PROMPT:
Reproduce the data exactly.

SUPPLIED RECORDS START

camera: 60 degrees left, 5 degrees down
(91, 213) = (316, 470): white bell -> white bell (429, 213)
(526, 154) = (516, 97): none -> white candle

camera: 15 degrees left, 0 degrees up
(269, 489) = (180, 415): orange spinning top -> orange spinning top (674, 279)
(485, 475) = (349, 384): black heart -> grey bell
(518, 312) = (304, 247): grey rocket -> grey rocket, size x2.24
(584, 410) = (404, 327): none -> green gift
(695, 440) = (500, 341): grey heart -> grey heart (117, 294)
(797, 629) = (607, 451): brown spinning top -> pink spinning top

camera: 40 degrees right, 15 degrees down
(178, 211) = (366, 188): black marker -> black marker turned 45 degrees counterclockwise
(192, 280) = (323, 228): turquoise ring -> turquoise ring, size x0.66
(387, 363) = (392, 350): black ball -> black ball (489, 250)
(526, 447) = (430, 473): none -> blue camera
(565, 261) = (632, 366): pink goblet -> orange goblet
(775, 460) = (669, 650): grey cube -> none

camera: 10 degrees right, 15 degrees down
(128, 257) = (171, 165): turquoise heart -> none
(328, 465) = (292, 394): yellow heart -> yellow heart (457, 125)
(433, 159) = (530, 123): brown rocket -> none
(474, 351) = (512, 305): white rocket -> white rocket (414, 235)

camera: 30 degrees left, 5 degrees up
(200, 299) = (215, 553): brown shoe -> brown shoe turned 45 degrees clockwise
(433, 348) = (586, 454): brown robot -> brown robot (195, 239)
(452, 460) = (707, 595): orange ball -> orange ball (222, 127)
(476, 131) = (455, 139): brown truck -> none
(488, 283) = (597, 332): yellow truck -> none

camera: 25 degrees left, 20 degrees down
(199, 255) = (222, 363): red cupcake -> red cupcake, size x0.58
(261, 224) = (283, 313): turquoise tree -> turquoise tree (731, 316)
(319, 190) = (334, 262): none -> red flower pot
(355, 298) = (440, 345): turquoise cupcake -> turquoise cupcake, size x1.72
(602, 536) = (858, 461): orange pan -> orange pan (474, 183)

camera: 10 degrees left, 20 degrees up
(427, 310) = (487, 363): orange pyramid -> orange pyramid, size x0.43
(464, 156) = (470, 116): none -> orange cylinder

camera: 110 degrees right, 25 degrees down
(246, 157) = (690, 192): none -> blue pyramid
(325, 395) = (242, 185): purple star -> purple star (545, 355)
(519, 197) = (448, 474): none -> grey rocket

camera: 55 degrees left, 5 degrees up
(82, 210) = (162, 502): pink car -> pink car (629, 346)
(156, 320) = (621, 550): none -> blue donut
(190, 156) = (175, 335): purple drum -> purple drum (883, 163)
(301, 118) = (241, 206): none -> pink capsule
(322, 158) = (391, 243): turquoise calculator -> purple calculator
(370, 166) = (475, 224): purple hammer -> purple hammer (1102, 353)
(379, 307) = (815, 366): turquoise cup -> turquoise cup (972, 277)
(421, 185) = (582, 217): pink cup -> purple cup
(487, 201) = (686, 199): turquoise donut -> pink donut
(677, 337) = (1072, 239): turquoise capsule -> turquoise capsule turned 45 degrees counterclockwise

SUPPLIED RECORDS END

REPLY TO THE EXERCISE:
camera: 60 degrees left, 5 degrees down
(91, 213) = (316, 470): white bell -> white bell (429, 213)
(526, 154) = (516, 97): none -> white candle

camera: 15 degrees left, 0 degrees up
(269, 489) = (180, 415): orange spinning top -> orange spinning top (674, 279)
(485, 475) = (349, 384): black heart -> grey bell
(518, 312) = (304, 247): grey rocket -> grey rocket, size x2.24
(584, 410) = (404, 327): none -> green gift
(695, 440) = (500, 341): grey heart -> grey heart (117, 294)
(797, 629) = (607, 451): brown spinning top -> pink spinning top

camera: 40 degrees right, 15 degrees down
(178, 211) = (366, 188): black marker -> black marker turned 45 degrees counterclockwise
(192, 280) = (323, 228): turquoise ring -> turquoise ring, size x0.66
(387, 363) = (392, 350): black ball -> black ball (489, 250)
(526, 447) = (430, 473): none -> blue camera
(565, 261) = (632, 366): pink goblet -> orange goblet
(775, 460) = (669, 650): grey cube -> none

camera: 10 degrees right, 15 degrees down
(128, 257) = (171, 165): turquoise heart -> none
(328, 465) = (292, 394): yellow heart -> yellow heart (457, 125)
(433, 159) = (530, 123): brown rocket -> none
(474, 351) = (512, 305): white rocket -> white rocket (414, 235)

camera: 30 degrees left, 5 degrees up
(200, 299) = (215, 553): brown shoe -> brown shoe turned 45 degrees clockwise
(433, 348) = (586, 454): brown robot -> brown robot (195, 239)
(452, 460) = (707, 595): orange ball -> orange ball (222, 127)
(476, 131) = (455, 139): brown truck -> none
(488, 283) = (597, 332): yellow truck -> none

camera: 25 degrees left, 20 degrees down
(199, 255) = (222, 363): red cupcake -> red cupcake, size x0.58
(261, 224) = (283, 313): turquoise tree -> turquoise tree (731, 316)
(319, 190) = (334, 262): none -> red flower pot
(355, 298) = (440, 345): turquoise cupcake -> turquoise cupcake, size x1.72
(602, 536) = (858, 461): orange pan -> orange pan (474, 183)

camera: 10 degrees left, 20 degrees up
(427, 310) = (487, 363): orange pyramid -> orange pyramid, size x0.43
(464, 156) = (470, 116): none -> orange cylinder

camera: 110 degrees right, 25 degrees down
(246, 157) = (690, 192): none -> blue pyramid
(325, 395) = (242, 185): purple star -> purple star (545, 355)
(519, 197) = (448, 474): none -> grey rocket

camera: 55 degrees left, 5 degrees up
(82, 210) = (162, 502): pink car -> pink car (629, 346)
(156, 320) = (621, 550): none -> blue donut
(190, 156) = (175, 335): purple drum -> purple drum (883, 163)
(301, 118) = (241, 206): none -> pink capsule
(322, 158) = (391, 243): turquoise calculator -> purple calculator
(370, 166) = (475, 224): purple hammer -> purple hammer (1102, 353)
(379, 307) = (815, 366): turquoise cup -> turquoise cup (972, 277)
(421, 185) = (582, 217): pink cup -> purple cup
(487, 201) = (686, 199): turquoise donut -> pink donut
(677, 337) = (1072, 239): turquoise capsule -> turquoise capsule turned 45 degrees counterclockwise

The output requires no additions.